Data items
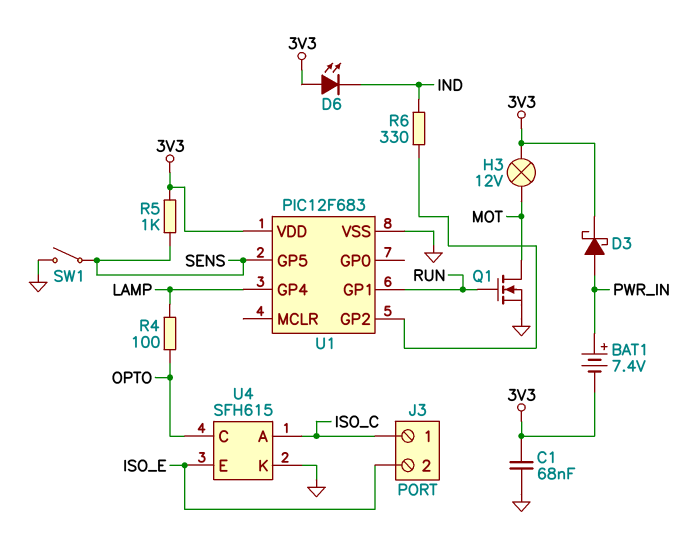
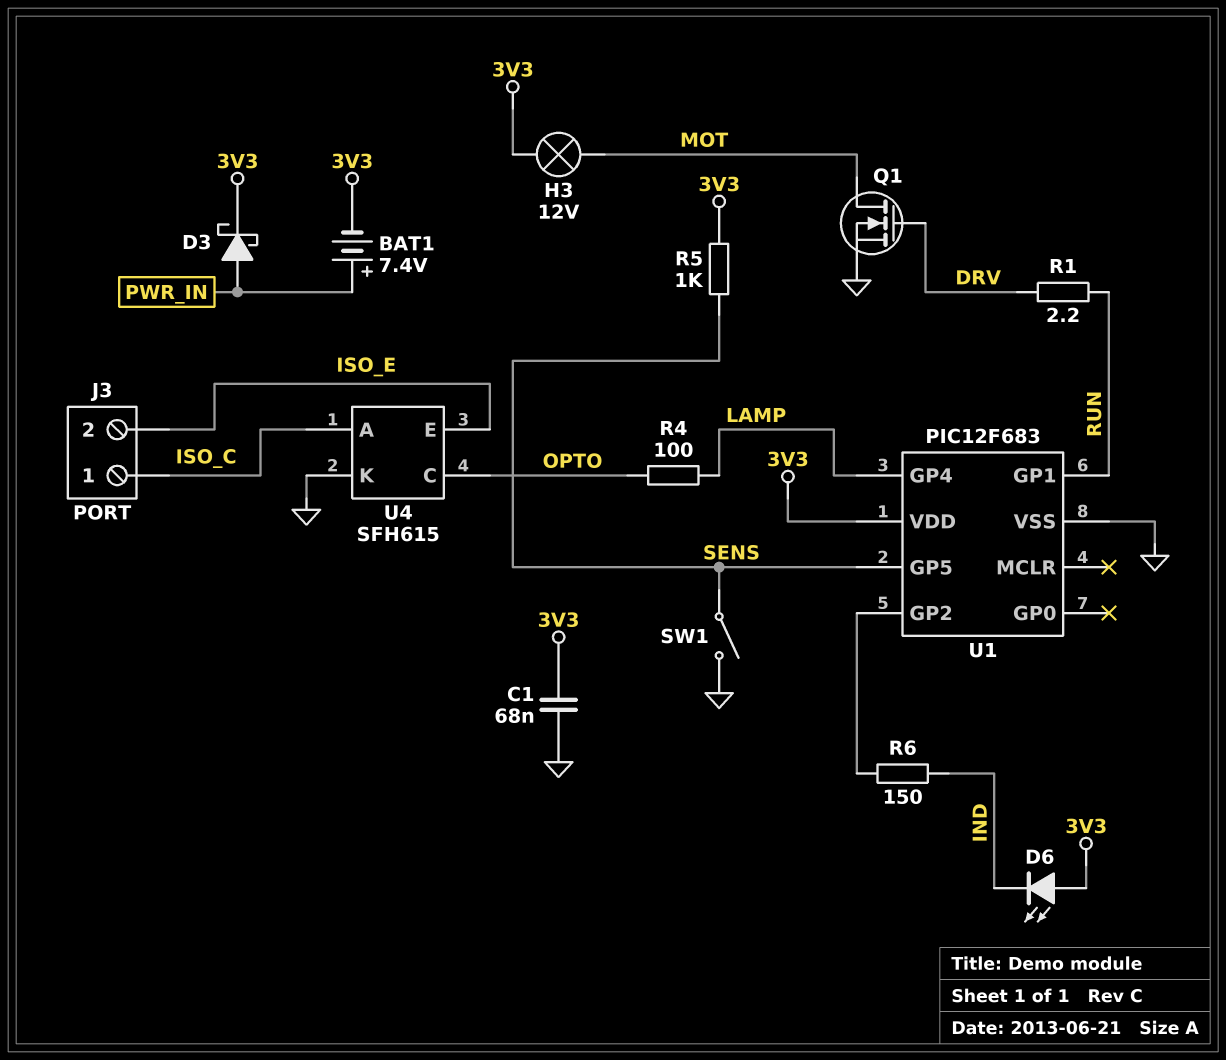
Q1: NMOS (G RUN, D MOT, S GND) -> NMOS (G DRV, D MOT, S GND)
R1: none -> 2.2 (DRV, RUN)
R6: 330 (IND, U1/GP2) -> 150 (IND, U1/GP2)

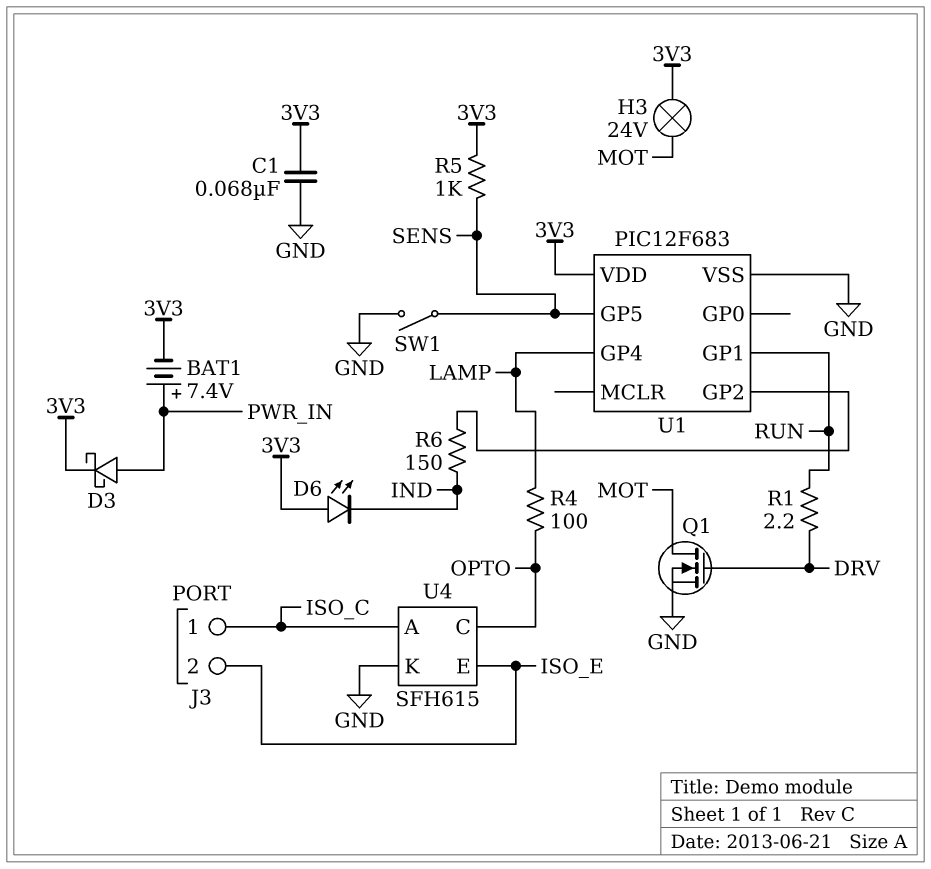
H3: lamp 12V (3V3, MOT) -> lamp 24V (3V3, MOT)

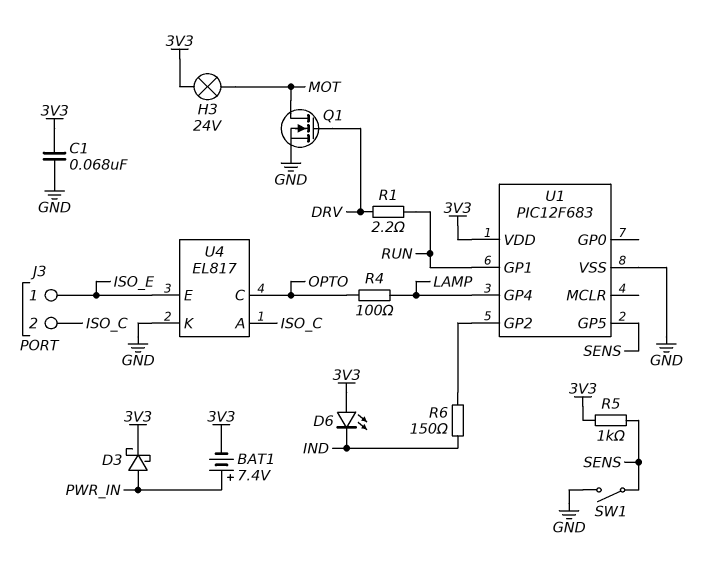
J3 pin 1: ISO_C -> ISO_E
J3 pin 2: ISO_E -> ISO_C
U4: SFH615 -> EL817

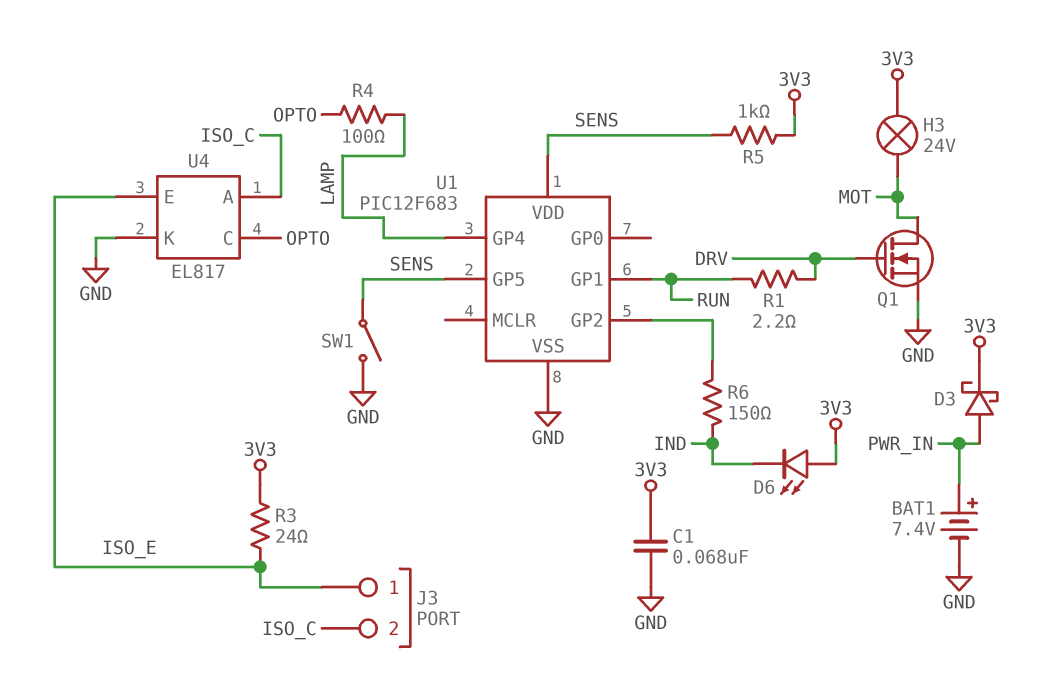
BAT1: 7.4V (plus PWR_IN, minus 3V3) -> 7.4V (plus PWR_IN, minus GND)
R3: none -> 24 (3V3, ISO_E)
U1 pin VDD: 3V3 -> SENS

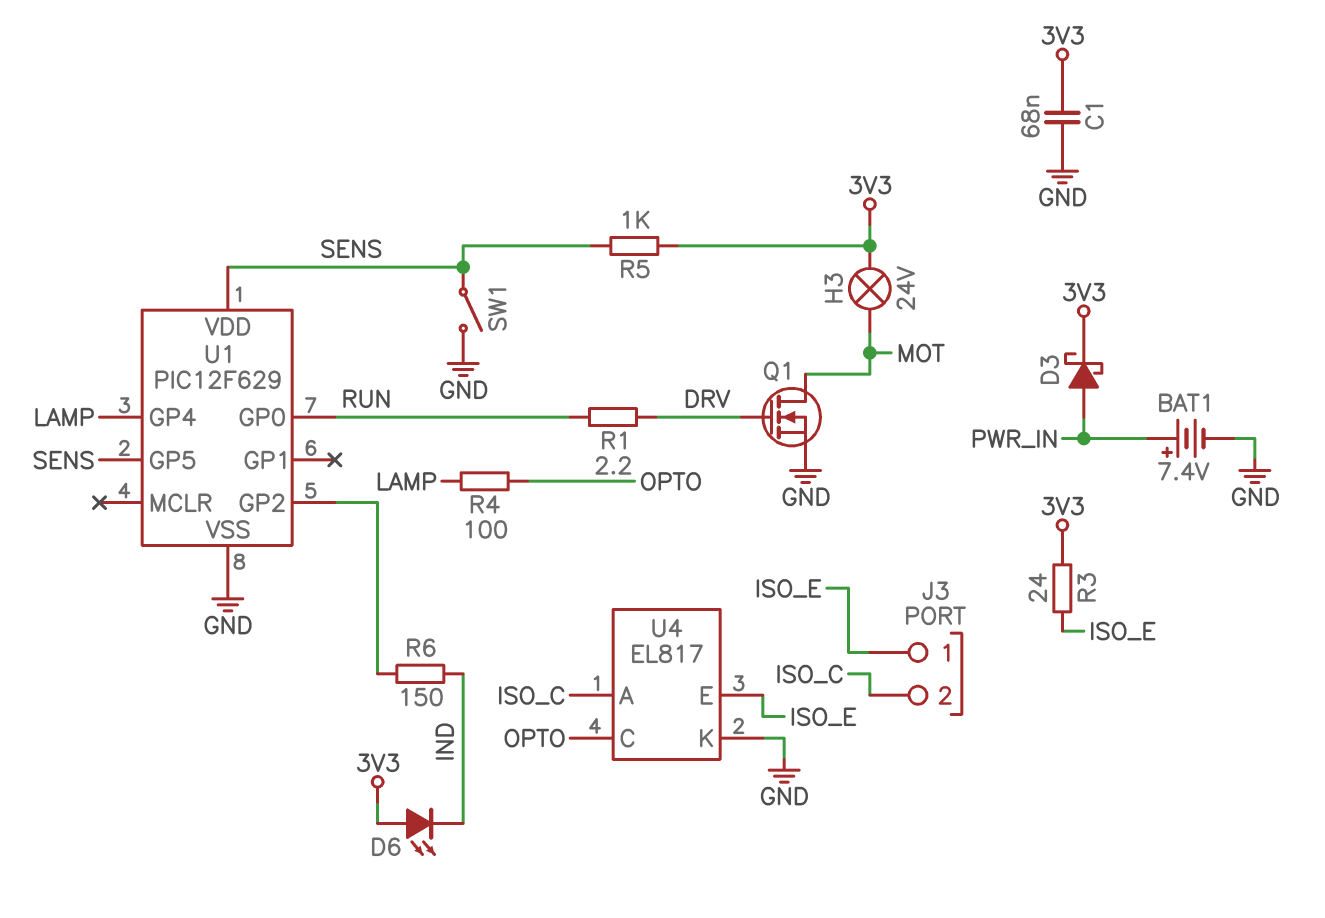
U1: PIC12F683 -> PIC12F629
U1 pin GP0: none -> RUN
U1 pin GP1: RUN -> none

▶ [About this exercise] What is needed is an exact repetition of every line from the line with "U4: SFH615 -> EL817" to the end of the data above, both ends included, with no pictures.

▶ [Task answer]
U4: SFH615 -> EL817

BAT1: 7.4V (plus PWR_IN, minus 3V3) -> 7.4V (plus PWR_IN, minus GND)
R3: none -> 24 (3V3, ISO_E)
U1 pin VDD: 3V3 -> SENS

U1: PIC12F683 -> PIC12F629
U1 pin GP0: none -> RUN
U1 pin GP1: RUN -> none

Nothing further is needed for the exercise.